▶ Your objective
Every line in the listing below from the one with "R6: 100 (CMP, U2/in+) -> none" through the one with "U1 pin out: SUM -> OUT" is to be reproduced exactly, both ends included; leave out the rest.

▶ Supplied entries

##############################

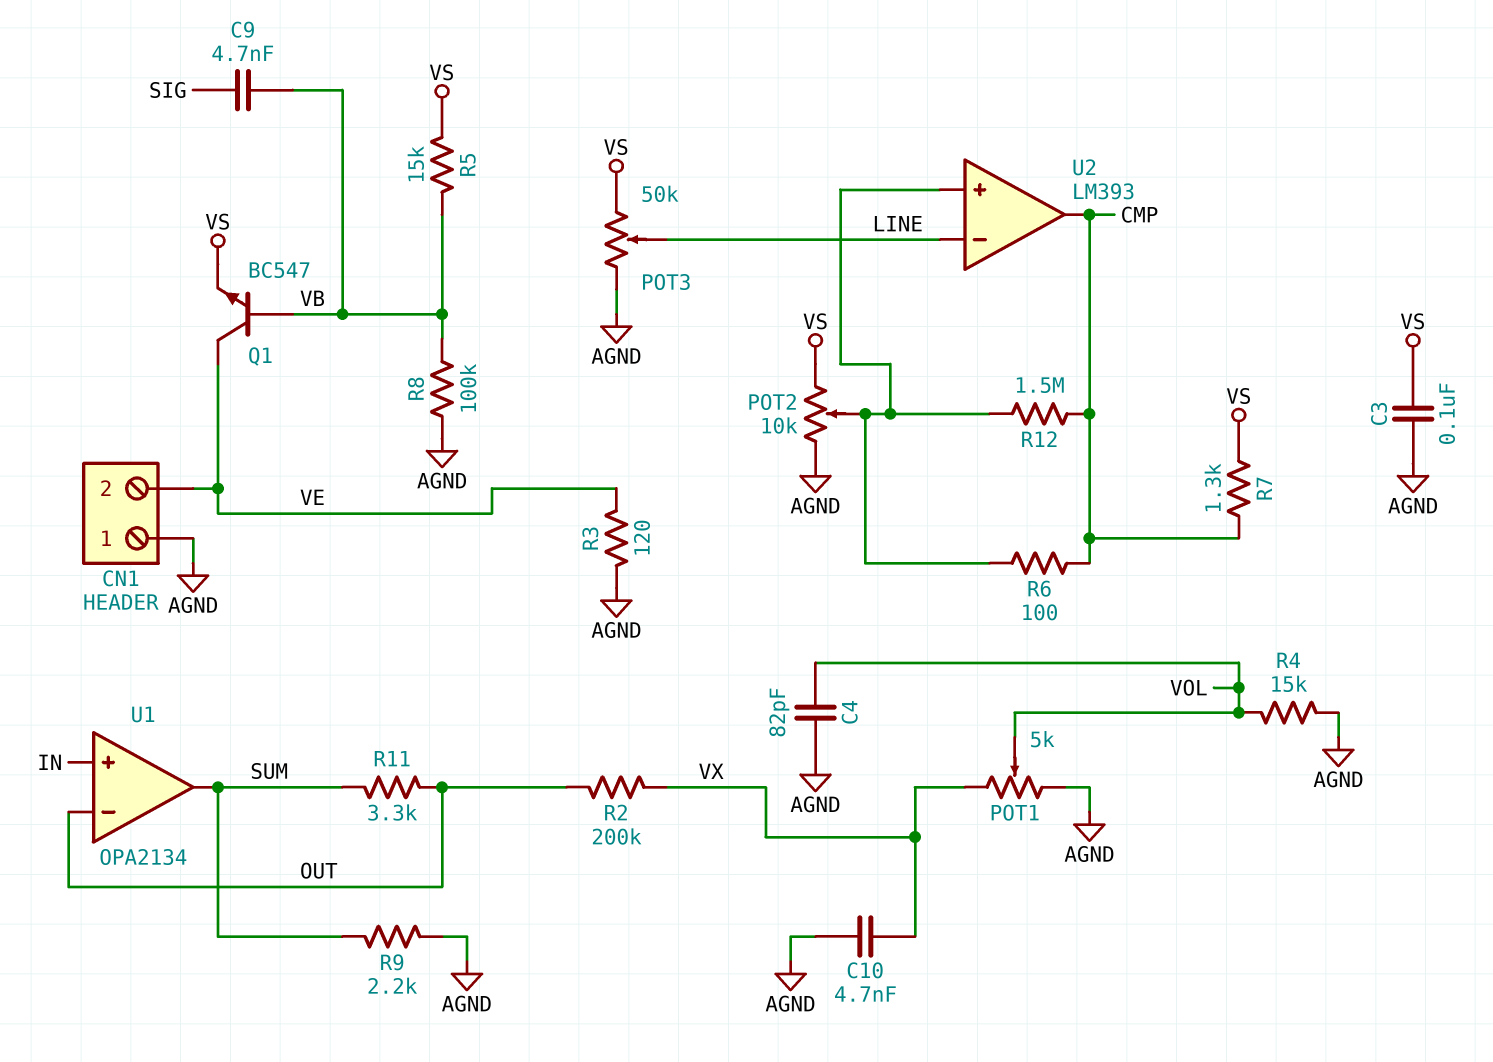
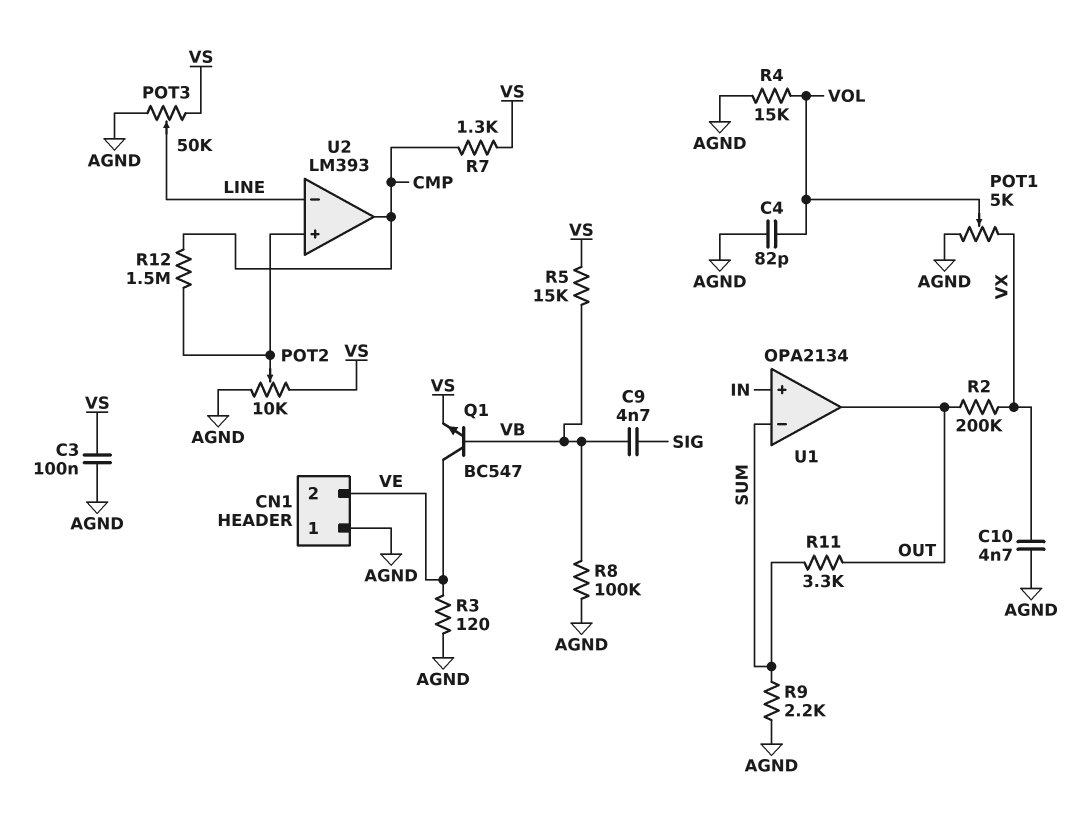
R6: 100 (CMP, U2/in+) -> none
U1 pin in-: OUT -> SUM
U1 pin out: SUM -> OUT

##############################

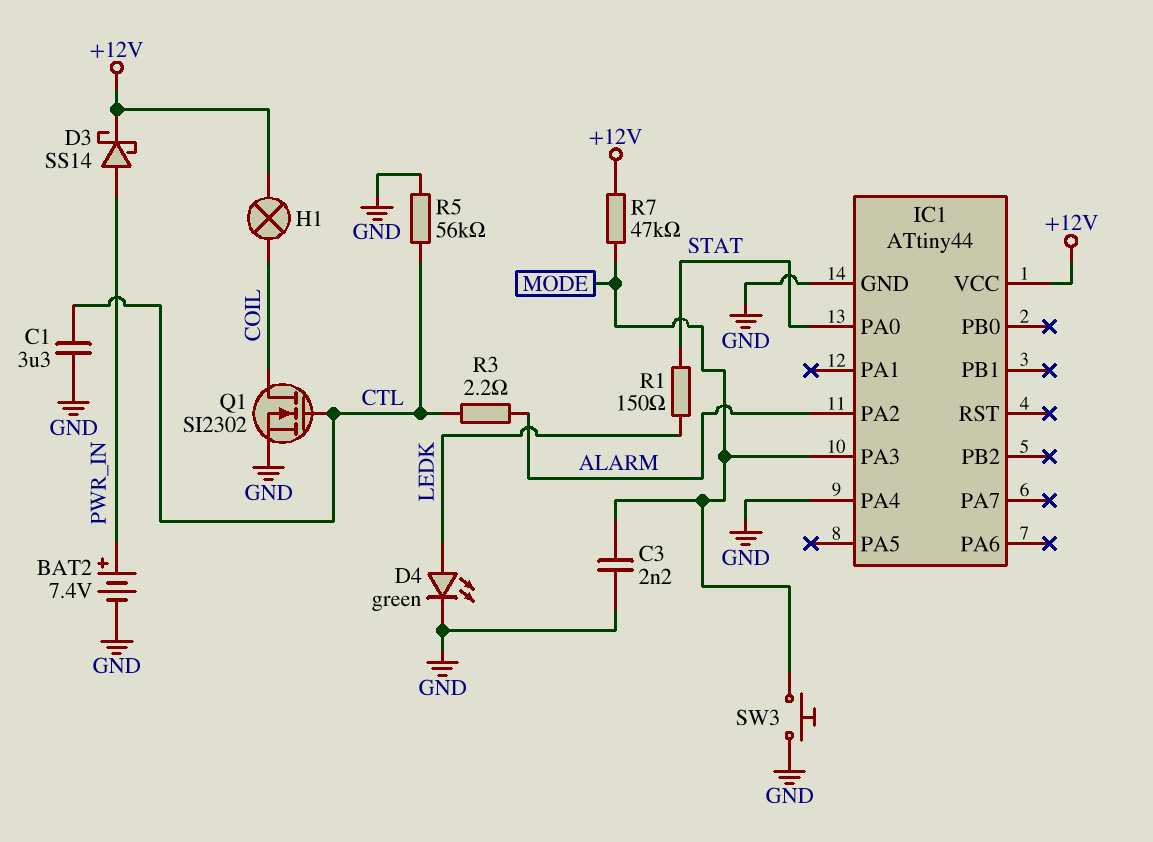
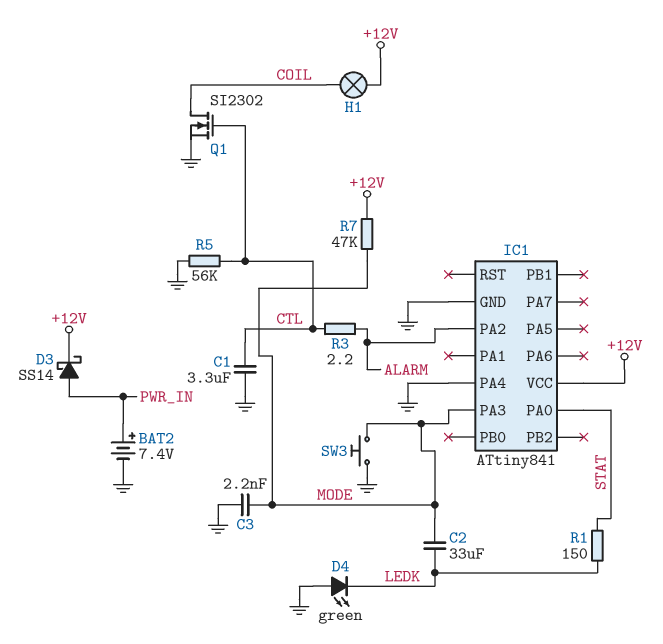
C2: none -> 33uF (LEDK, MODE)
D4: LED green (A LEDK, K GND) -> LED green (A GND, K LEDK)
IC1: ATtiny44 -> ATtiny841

##############################

▶ Solution below
R6: 100 (CMP, U2/in+) -> none
U1 pin in-: OUT -> SUM
U1 pin out: SUM -> OUT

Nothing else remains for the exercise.